**Task**. Your answer must be the records below repeated word for word, with no pictures in it.

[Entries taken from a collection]
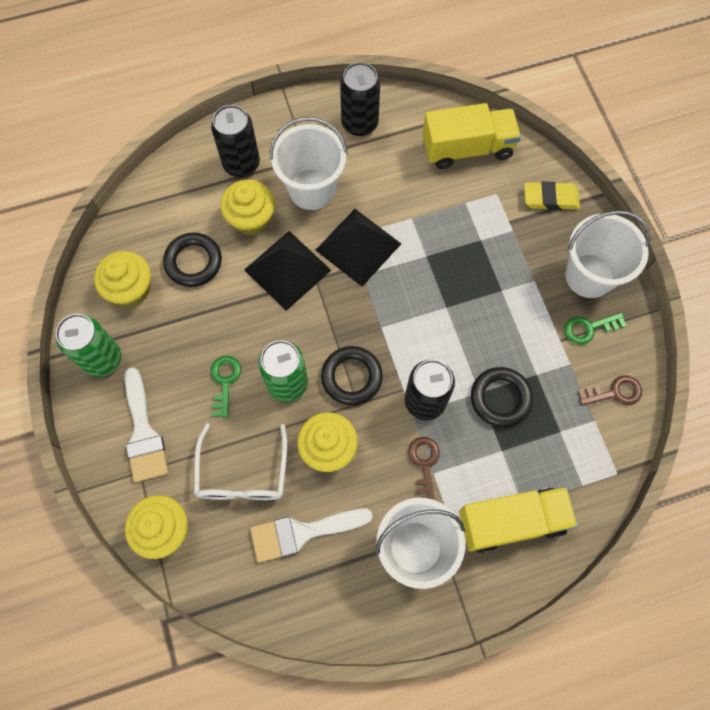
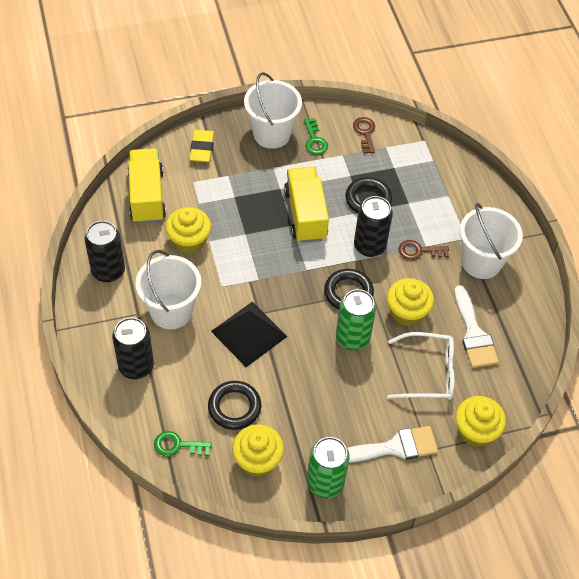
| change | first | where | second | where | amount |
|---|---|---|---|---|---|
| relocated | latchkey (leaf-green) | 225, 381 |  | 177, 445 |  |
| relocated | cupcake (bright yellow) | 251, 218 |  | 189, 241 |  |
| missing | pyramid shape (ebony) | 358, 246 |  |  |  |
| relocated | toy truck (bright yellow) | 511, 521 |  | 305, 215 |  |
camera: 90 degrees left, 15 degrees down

**Exercise output**.
| change | first | where | second | where | amount |
|---|---|---|---|---|---|
| relocated | latchkey (leaf-green) | 225, 381 |  | 177, 445 |  |
| relocated | cupcake (bright yellow) | 251, 218 |  | 189, 241 |  |
| missing | pyramid shape (ebony) | 358, 246 |  |  |  |
| relocated | toy truck (bright yellow) | 511, 521 |  | 305, 215 |  |
camera: 90 degrees left, 15 degrees down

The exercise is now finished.